(Record set Opens)

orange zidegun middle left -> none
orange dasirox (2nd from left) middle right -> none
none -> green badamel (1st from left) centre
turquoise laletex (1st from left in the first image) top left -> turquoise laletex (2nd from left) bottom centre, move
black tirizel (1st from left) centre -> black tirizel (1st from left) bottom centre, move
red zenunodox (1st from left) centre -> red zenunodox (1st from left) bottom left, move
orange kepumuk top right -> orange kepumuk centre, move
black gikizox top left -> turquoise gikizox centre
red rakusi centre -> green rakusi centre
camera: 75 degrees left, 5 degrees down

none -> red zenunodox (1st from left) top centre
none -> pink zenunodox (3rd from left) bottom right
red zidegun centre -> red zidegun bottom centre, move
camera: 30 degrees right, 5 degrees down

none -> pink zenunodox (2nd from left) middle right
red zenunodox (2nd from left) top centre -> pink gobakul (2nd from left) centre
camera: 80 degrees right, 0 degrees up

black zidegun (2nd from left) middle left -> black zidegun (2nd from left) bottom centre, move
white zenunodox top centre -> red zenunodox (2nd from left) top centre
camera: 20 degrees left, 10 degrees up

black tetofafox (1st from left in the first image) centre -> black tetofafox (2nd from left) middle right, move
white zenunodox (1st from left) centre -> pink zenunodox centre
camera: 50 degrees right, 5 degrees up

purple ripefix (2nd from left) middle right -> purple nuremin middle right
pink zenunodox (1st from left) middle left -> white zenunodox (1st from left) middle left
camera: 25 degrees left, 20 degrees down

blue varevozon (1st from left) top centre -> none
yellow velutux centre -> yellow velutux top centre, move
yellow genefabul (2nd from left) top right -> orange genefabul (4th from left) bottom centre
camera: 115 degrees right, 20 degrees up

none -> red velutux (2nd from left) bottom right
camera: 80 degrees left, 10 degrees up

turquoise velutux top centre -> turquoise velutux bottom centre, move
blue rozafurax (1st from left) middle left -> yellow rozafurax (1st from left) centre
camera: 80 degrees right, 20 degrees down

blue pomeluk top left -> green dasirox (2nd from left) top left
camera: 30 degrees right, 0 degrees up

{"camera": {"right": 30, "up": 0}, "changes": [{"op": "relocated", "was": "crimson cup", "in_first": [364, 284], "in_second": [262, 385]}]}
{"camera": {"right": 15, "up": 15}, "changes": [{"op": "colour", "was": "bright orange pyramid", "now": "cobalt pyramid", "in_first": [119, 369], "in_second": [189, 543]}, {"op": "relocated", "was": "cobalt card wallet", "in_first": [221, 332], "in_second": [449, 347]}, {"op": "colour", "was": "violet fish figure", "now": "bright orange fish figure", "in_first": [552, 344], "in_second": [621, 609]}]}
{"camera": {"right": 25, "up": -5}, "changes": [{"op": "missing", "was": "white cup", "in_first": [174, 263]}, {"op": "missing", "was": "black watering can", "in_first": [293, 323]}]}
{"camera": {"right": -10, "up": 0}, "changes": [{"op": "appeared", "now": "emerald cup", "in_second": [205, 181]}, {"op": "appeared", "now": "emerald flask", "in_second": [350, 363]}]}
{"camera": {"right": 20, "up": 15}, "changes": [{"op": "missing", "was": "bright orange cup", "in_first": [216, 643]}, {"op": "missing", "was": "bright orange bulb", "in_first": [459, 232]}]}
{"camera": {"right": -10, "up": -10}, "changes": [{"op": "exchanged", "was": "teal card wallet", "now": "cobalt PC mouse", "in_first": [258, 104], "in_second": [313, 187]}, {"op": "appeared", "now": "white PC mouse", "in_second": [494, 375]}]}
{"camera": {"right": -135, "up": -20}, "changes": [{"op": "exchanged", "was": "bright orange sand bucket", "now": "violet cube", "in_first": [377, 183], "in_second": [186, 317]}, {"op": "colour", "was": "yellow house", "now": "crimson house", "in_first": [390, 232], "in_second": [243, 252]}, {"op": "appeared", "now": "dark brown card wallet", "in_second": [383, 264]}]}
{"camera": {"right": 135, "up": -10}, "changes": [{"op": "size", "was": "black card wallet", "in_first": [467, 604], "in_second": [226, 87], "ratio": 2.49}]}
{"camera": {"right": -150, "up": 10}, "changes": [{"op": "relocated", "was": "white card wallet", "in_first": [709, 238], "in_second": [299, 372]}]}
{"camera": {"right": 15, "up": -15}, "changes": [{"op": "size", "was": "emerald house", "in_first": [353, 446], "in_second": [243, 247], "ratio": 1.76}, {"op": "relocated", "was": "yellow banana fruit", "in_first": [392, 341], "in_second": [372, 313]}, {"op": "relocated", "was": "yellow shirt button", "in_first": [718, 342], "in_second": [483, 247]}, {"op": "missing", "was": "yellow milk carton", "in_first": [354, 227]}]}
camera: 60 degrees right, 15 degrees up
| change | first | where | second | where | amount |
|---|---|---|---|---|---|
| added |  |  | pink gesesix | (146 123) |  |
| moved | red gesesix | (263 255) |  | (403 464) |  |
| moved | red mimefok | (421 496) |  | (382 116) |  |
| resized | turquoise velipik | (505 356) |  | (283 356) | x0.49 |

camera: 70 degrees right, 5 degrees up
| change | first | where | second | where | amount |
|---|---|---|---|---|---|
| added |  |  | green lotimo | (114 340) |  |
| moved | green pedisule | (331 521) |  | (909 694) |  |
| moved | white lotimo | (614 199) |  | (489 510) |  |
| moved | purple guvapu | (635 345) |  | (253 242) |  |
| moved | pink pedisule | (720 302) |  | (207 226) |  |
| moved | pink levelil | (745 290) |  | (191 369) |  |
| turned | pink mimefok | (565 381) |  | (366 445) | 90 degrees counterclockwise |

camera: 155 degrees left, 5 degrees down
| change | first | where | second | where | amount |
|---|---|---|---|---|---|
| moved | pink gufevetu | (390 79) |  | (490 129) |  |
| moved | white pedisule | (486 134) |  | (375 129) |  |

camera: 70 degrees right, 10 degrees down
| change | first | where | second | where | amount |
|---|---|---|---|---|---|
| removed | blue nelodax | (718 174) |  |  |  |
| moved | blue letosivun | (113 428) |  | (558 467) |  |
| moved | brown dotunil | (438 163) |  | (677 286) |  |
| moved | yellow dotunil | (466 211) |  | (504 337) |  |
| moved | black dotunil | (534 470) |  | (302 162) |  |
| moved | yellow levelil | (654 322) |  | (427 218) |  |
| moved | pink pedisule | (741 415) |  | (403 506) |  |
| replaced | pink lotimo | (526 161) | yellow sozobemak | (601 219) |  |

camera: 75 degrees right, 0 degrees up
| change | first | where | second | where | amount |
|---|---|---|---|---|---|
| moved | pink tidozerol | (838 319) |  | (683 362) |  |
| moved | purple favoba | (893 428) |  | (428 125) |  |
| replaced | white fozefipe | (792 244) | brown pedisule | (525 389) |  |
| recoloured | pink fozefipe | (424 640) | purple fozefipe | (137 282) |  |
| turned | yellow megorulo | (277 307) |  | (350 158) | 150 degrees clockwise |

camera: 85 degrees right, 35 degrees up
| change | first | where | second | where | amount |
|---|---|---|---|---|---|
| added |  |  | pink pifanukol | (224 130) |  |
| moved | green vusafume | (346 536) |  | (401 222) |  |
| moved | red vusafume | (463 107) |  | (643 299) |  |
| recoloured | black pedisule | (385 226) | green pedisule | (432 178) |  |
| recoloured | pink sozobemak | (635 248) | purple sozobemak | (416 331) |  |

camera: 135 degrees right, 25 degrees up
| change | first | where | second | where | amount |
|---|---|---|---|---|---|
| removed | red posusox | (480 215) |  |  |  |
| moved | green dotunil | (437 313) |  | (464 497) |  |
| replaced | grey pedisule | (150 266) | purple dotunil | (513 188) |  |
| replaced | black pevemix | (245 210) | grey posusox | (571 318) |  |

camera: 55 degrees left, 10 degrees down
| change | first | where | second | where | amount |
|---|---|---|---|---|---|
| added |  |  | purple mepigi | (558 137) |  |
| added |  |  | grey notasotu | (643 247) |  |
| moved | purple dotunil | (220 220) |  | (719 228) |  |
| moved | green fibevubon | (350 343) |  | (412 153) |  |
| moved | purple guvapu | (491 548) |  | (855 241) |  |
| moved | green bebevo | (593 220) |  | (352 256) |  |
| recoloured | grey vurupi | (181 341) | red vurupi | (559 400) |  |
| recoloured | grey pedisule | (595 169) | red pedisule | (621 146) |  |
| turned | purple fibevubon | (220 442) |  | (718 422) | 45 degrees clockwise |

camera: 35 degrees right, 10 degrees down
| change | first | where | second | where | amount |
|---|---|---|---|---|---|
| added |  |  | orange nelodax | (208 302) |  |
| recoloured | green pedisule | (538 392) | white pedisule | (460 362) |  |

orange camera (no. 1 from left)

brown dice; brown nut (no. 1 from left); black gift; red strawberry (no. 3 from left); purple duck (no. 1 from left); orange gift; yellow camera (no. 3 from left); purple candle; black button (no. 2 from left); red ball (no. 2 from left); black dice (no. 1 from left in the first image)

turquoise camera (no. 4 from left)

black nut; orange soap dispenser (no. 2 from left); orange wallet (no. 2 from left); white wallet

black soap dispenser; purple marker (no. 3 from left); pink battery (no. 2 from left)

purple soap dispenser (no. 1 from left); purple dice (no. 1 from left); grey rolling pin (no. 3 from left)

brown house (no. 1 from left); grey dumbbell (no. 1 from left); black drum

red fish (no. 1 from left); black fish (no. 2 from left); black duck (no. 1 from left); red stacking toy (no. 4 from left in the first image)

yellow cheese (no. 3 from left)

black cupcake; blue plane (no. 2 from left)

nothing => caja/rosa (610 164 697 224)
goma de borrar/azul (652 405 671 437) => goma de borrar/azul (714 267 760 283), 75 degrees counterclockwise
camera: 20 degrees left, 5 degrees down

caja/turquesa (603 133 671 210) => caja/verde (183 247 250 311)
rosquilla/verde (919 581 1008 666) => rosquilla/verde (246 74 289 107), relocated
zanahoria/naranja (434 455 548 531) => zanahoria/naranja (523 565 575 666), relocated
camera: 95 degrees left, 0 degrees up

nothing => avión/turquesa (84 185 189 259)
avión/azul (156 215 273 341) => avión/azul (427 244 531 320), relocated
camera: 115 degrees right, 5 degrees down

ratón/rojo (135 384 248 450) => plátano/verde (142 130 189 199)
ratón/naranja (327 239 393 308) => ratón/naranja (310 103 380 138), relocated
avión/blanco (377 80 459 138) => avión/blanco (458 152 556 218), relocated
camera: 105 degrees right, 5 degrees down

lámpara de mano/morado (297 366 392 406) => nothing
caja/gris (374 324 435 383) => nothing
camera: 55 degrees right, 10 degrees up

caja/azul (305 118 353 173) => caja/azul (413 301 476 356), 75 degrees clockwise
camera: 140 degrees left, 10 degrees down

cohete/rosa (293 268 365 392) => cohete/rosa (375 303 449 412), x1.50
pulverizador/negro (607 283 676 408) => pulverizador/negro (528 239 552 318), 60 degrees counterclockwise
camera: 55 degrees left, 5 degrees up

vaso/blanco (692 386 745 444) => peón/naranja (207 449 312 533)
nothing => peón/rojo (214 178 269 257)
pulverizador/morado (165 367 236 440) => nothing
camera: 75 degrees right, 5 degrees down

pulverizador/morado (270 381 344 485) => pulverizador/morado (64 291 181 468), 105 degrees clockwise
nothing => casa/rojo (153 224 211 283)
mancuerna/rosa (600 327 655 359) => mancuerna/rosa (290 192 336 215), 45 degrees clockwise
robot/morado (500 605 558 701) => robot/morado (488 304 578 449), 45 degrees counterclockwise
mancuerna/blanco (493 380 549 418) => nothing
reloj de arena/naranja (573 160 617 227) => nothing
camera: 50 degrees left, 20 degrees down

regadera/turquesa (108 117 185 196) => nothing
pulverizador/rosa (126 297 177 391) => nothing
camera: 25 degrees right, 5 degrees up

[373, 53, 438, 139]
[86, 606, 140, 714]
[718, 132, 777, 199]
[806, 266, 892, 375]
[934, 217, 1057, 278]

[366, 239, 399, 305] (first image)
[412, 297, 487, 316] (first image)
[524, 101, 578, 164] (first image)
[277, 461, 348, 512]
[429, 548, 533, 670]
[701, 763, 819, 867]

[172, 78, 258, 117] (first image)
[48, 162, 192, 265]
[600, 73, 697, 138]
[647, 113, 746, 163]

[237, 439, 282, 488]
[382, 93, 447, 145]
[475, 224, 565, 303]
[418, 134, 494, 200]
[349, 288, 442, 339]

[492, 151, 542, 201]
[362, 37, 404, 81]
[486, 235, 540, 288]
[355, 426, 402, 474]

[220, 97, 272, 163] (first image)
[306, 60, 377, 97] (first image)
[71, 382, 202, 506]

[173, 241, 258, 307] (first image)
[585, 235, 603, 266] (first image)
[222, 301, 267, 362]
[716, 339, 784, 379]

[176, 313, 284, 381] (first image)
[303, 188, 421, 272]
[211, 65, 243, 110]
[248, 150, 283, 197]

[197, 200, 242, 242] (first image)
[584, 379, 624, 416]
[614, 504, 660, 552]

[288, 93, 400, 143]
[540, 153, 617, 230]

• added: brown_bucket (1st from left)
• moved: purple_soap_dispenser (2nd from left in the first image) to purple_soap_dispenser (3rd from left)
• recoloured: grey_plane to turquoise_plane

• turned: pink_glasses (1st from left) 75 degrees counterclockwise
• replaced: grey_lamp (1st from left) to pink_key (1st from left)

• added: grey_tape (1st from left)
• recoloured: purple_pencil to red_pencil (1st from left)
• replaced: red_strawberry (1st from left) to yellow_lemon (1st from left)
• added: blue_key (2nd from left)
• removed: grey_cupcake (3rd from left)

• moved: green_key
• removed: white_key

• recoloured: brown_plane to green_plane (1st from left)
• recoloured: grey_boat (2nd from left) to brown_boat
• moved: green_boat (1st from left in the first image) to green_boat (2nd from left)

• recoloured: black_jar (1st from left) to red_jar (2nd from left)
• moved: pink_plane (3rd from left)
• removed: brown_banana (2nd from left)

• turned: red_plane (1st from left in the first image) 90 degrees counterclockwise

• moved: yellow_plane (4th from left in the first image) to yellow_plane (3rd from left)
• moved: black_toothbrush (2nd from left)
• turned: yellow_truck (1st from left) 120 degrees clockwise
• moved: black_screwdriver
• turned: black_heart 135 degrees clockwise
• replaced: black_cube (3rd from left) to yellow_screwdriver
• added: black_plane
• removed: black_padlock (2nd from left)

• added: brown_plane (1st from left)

(Record set Closes)

Exercise aim
Would you please copy exactly the part of the entries above that begins at the line containing "[934, 217, 1057, 278]" and ends at the line containing "purple_soap_dispenser (3rd from left)", both lines included?

Task output
[934, 217, 1057, 278]

[366, 239, 399, 305] (first image)
[412, 297, 487, 316] (first image)
[524, 101, 578, 164] (first image)
[277, 461, 348, 512]
[429, 548, 533, 670]
[701, 763, 819, 867]

[172, 78, 258, 117] (first image)
[48, 162, 192, 265]
[600, 73, 697, 138]
[647, 113, 746, 163]

[237, 439, 282, 488]
[382, 93, 447, 145]
[475, 224, 565, 303]
[418, 134, 494, 200]
[349, 288, 442, 339]

[492, 151, 542, 201]
[362, 37, 404, 81]
[486, 235, 540, 288]
[355, 426, 402, 474]

[220, 97, 272, 163] (first image)
[306, 60, 377, 97] (first image)
[71, 382, 202, 506]

[173, 241, 258, 307] (first image)
[585, 235, 603, 266] (first image)
[222, 301, 267, 362]
[716, 339, 784, 379]

[176, 313, 284, 381] (first image)
[303, 188, 421, 272]
[211, 65, 243, 110]
[248, 150, 283, 197]

[197, 200, 242, 242] (first image)
[584, 379, 624, 416]
[614, 504, 660, 552]

[288, 93, 400, 143]
[540, 153, 617, 230]

• added: brown_bucket (1st from left)
• moved: purple_soap_dispenser (2nd from left in the first image) to purple_soap_dispenser (3rd from left)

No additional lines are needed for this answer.